Task
Pull every line containing "watering" out of the listing below.

Extracted data
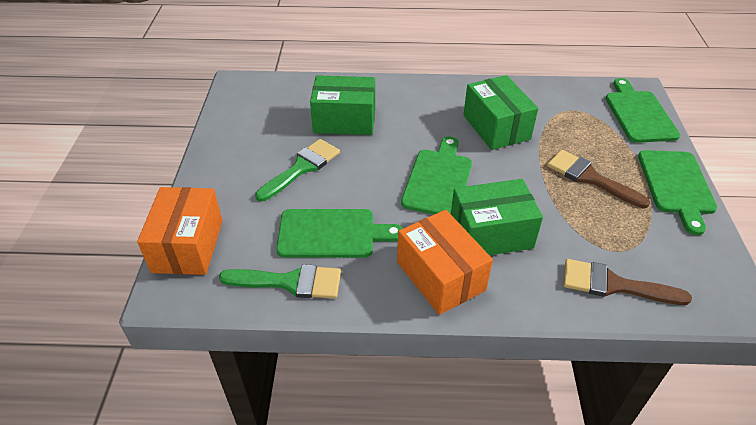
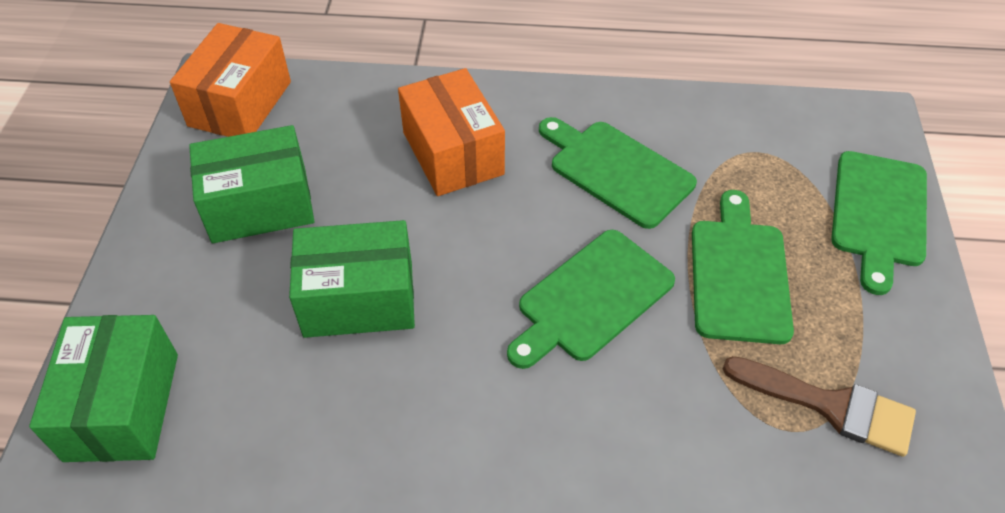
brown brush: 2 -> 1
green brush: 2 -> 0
...
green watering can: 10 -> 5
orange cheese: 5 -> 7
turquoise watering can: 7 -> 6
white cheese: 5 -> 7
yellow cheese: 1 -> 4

Expected answer
green watering can: 10 -> 5
turquoise watering can: 7 -> 6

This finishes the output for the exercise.